DATASET RECORDS START

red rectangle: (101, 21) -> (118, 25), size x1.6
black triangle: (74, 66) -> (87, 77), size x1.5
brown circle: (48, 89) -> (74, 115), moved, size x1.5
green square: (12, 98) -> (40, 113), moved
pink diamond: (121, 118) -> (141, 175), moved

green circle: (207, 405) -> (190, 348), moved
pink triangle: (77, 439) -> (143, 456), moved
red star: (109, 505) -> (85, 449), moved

DATASET RECORDS END
DATASET RECORDS START

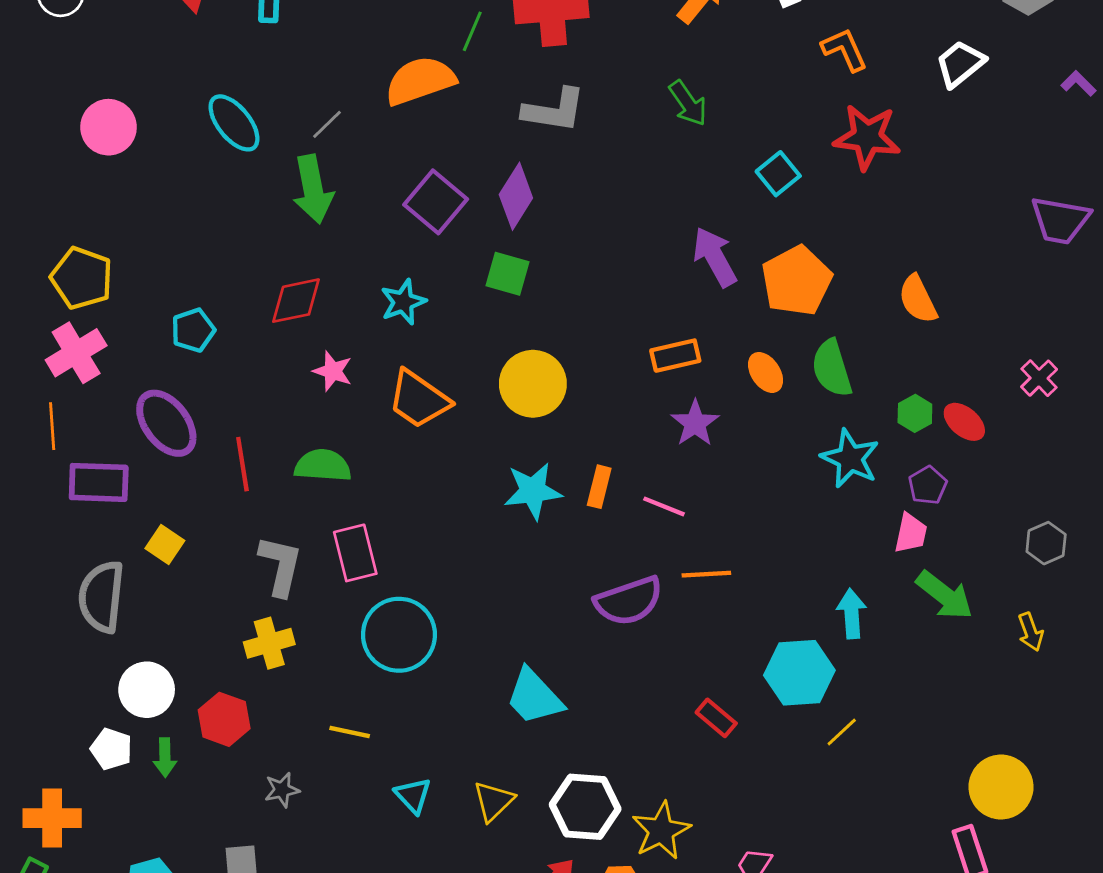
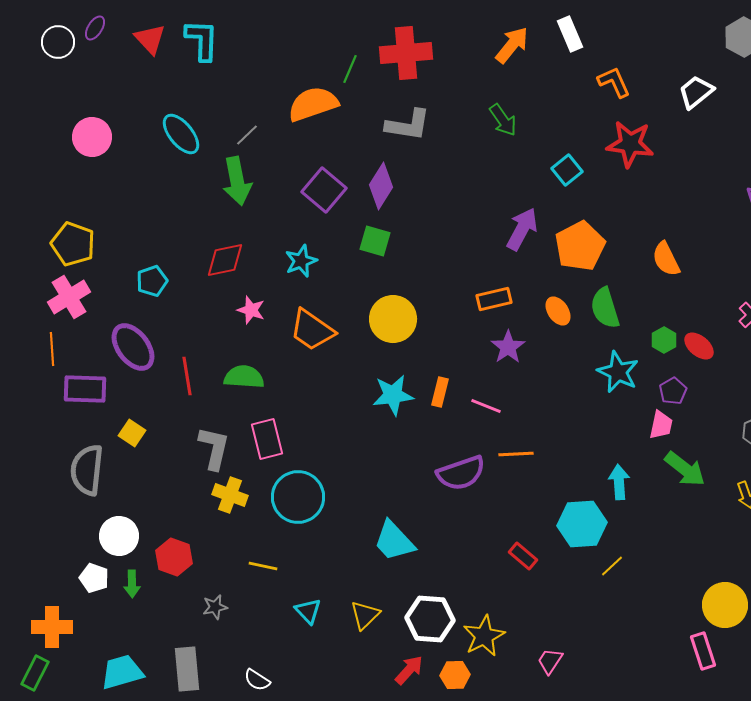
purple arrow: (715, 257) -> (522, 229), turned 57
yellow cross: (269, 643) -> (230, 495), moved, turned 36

DATASET RECORDS END

• WHAT IS EXPECTED:
Copy range, inclusive: the line holding "purple arrow: (715, 257)" to the line holding "yellow cross: (269, 643)". Reproduce exactly those lines of the records above and no others.

• WRITTEN REPLY:
purple arrow: (715, 257) -> (522, 229), turned 57
yellow cross: (269, 643) -> (230, 495), moved, turned 36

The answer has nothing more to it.